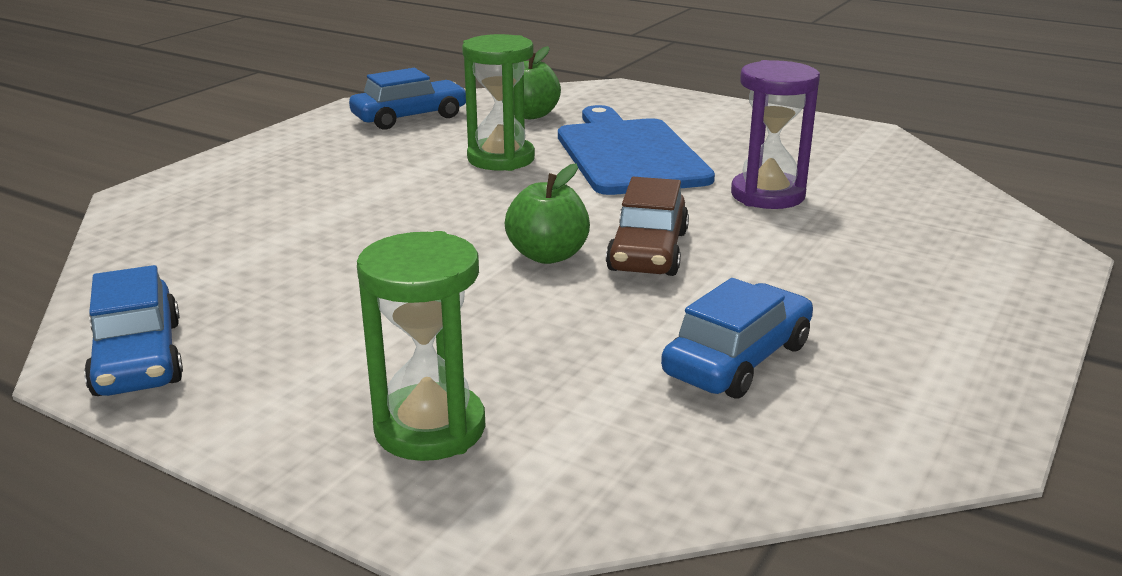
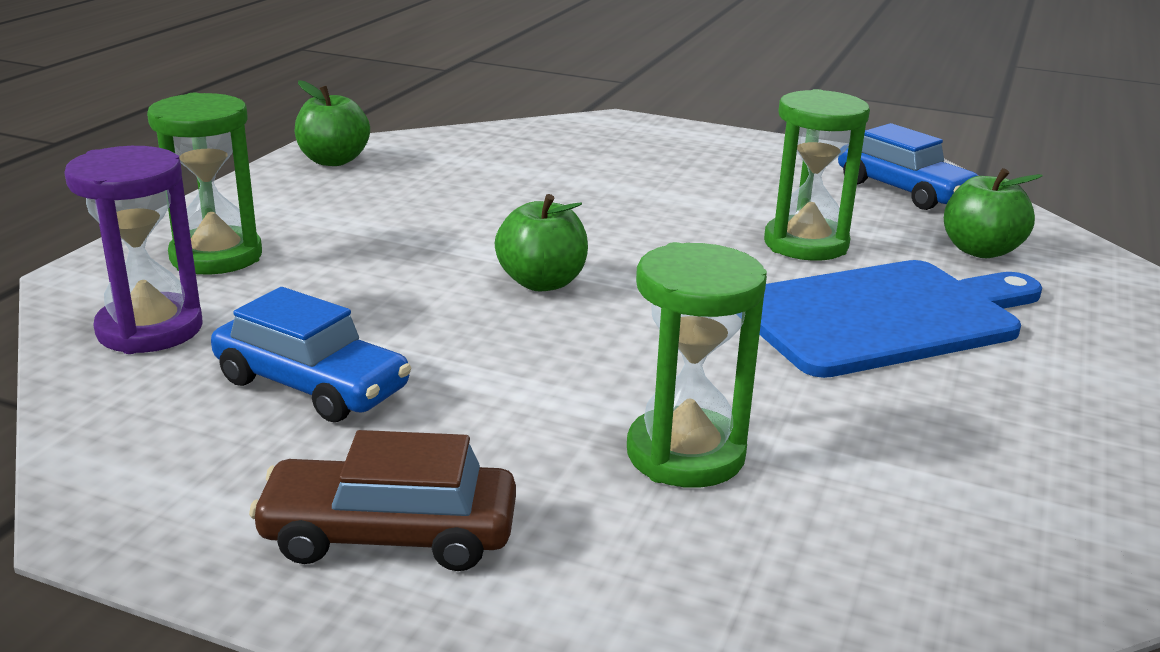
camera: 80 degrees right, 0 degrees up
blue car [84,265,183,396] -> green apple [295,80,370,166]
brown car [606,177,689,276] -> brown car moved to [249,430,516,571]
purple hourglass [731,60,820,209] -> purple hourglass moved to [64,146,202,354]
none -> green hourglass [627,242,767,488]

****

* _Try it_
Set down exactly the lines of the material above from the one with "purple hourglass [731,60,820,209]" through the end. Include both ends and nothing else.

* _Response to this exercise_
purple hourglass [731,60,820,209] -> purple hourglass moved to [64,146,202,354]
none -> green hourglass [627,242,767,488]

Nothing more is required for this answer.